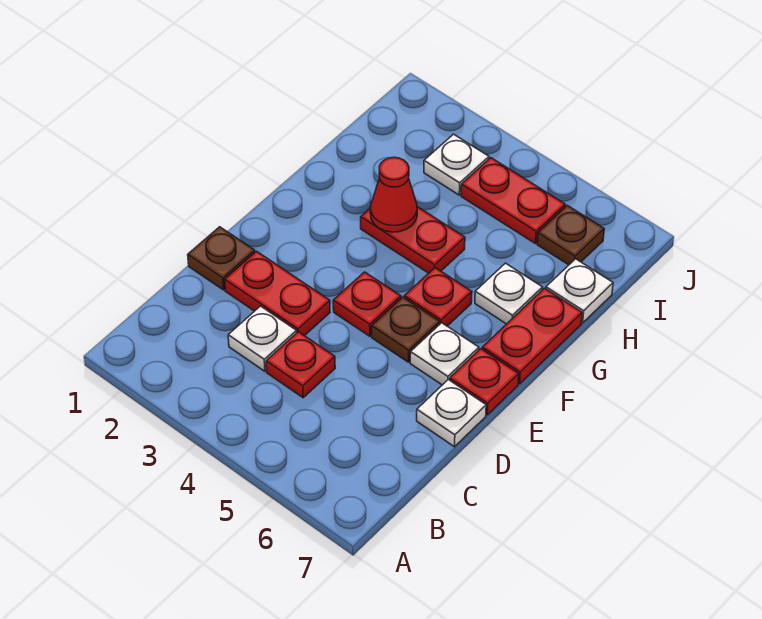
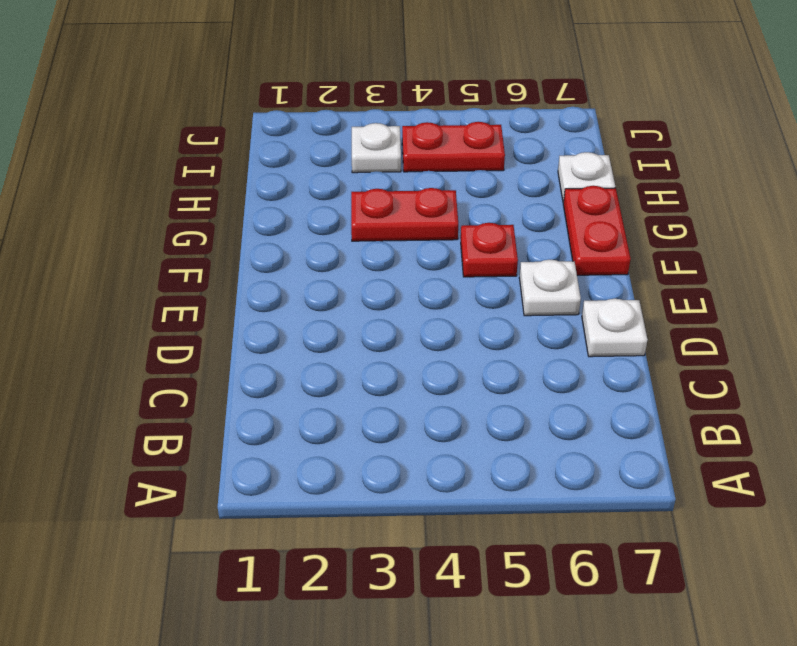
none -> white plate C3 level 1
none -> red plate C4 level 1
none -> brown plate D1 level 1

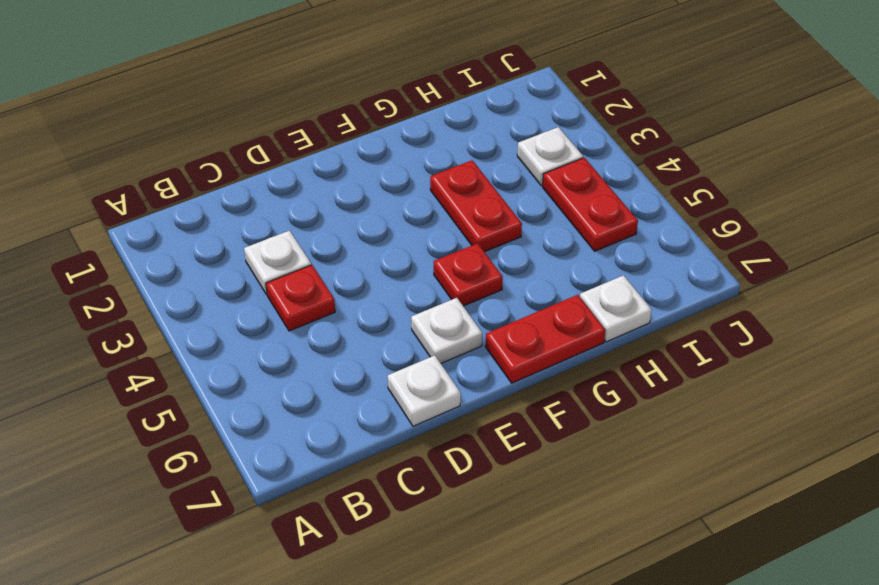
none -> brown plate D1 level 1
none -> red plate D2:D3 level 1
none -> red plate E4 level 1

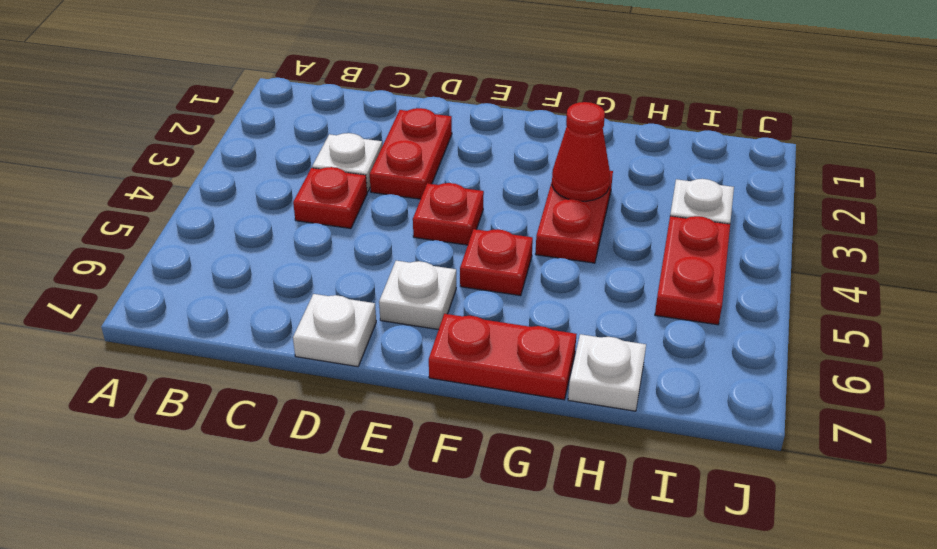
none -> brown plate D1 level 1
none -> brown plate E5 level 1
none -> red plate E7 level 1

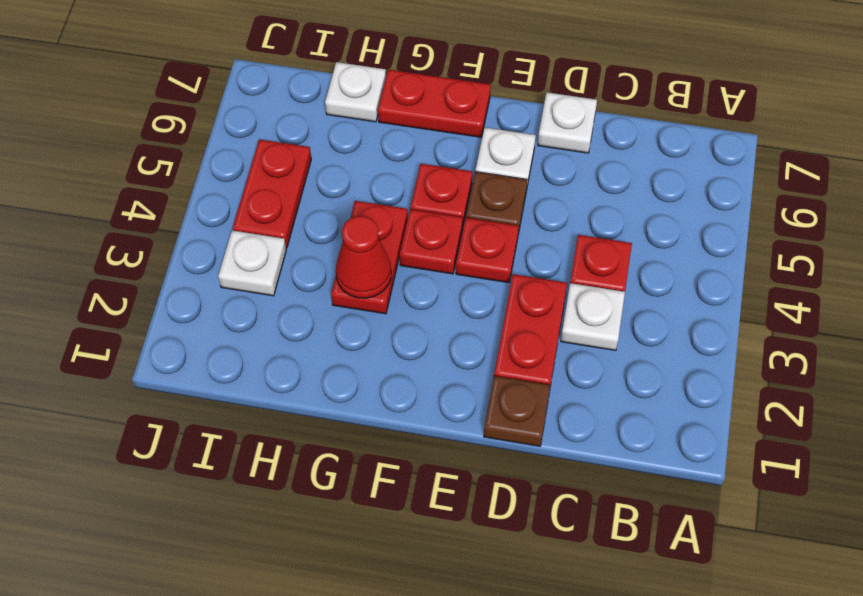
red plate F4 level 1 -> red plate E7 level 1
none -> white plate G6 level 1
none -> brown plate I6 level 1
================================
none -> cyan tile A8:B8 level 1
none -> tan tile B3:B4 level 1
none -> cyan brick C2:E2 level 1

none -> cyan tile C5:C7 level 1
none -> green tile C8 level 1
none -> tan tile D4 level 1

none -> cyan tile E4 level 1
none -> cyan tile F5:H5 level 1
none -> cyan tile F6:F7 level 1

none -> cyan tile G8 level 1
================================
* Problem details:
Would you print exactly and only the lines of the material above that run from the line with "none -> cyan tile C5:C7 level 1" through the line with "none -> cyan tile G8 level 1", both included?

* Written answer:
none -> cyan tile C5:C7 level 1
none -> green tile C8 level 1
none -> tan tile D4 level 1

none -> cyan tile E4 level 1
none -> cyan tile F5:H5 level 1
none -> cyan tile F6:F7 level 1

none -> cyan tile G8 level 1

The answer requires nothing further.